§ Problem:
Give an exact copy of the line that has "The lampe de poche/gris" and of every line below it, through the last, with nothing else.

§ Collected data:
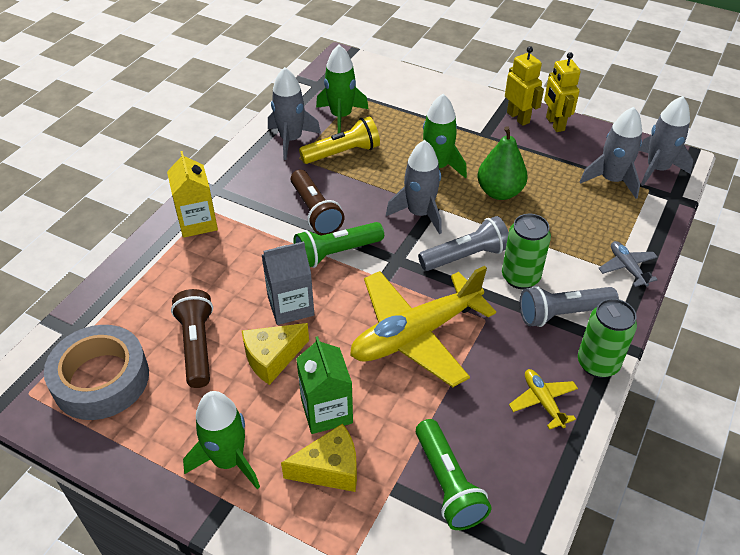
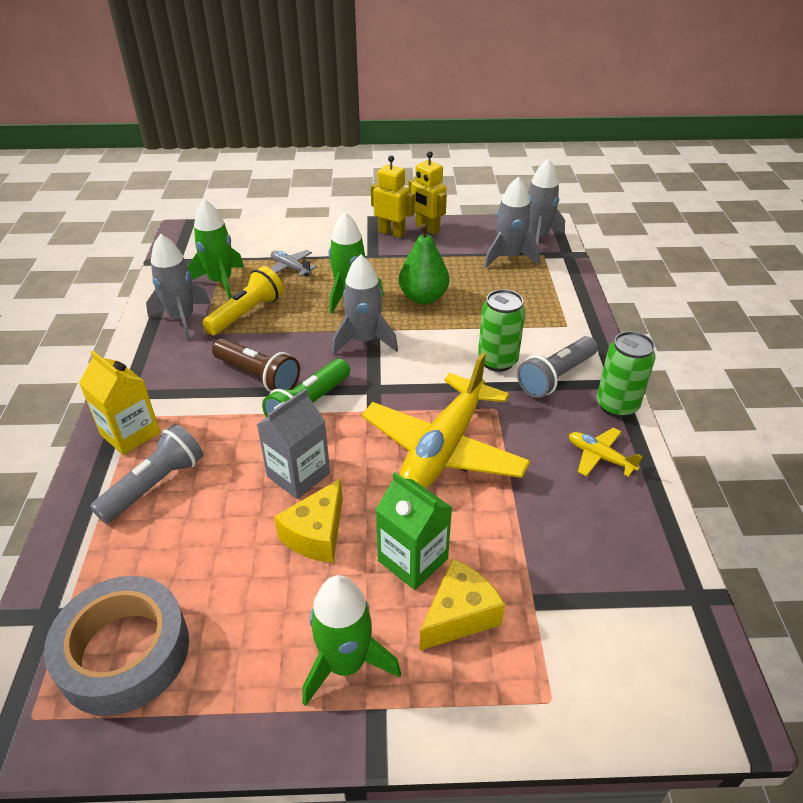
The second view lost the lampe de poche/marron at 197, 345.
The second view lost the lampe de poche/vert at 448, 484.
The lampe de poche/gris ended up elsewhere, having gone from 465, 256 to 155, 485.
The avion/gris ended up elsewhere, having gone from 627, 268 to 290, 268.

§ Result below:
The lampe de poche/gris ended up elsewhere, having gone from 465, 256 to 155, 485.
The avion/gris ended up elsewhere, having gone from 627, 268 to 290, 268.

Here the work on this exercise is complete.